(WHAT YOU WILL DO):
Only the lines from the one with "brown star: (178, 228) -> (129, 146), moved" through the final line below belong in the answer, copied exactly and without pictures.

----------

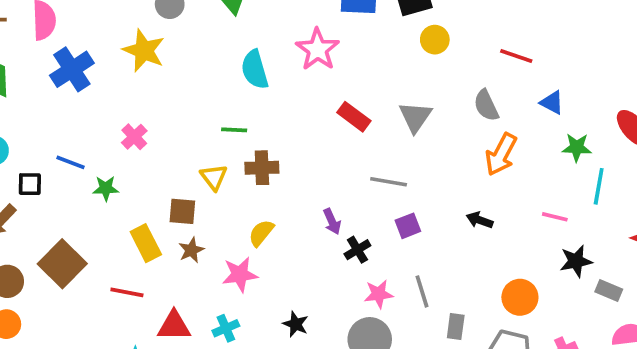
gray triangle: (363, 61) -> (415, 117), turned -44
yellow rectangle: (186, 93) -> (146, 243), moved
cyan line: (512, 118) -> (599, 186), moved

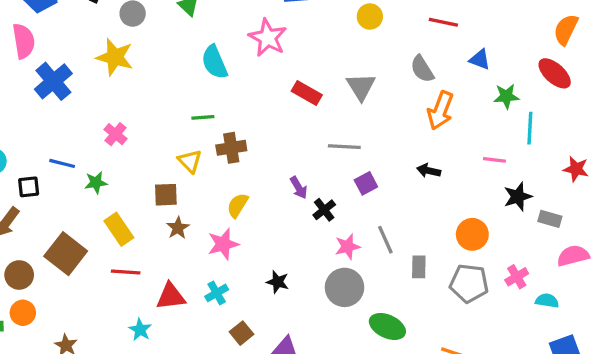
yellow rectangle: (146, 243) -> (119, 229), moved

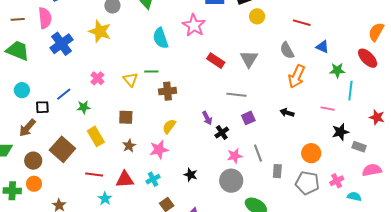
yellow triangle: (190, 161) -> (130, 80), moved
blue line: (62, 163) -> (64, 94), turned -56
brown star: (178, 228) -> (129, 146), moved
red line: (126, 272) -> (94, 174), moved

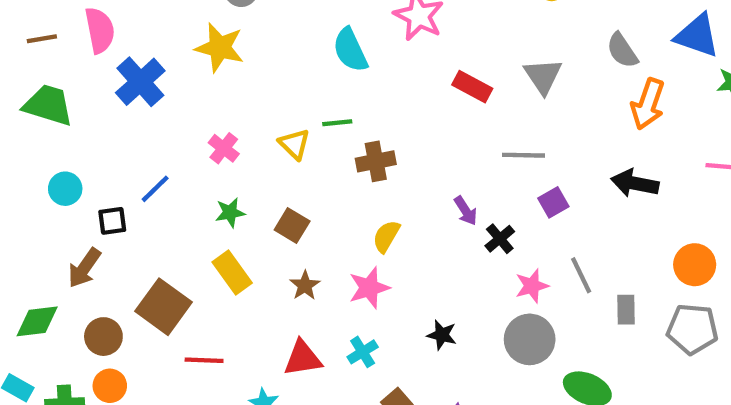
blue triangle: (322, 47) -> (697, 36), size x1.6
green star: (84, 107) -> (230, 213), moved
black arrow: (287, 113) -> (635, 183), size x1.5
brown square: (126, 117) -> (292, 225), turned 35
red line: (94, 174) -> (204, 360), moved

----------

(OUTPUT FOR THIS TASK):
brown star: (178, 228) -> (129, 146), moved
red line: (126, 272) -> (94, 174), moved

blue triangle: (322, 47) -> (697, 36), size x1.6
green star: (84, 107) -> (230, 213), moved
black arrow: (287, 113) -> (635, 183), size x1.5
brown square: (126, 117) -> (292, 225), turned 35
red line: (94, 174) -> (204, 360), moved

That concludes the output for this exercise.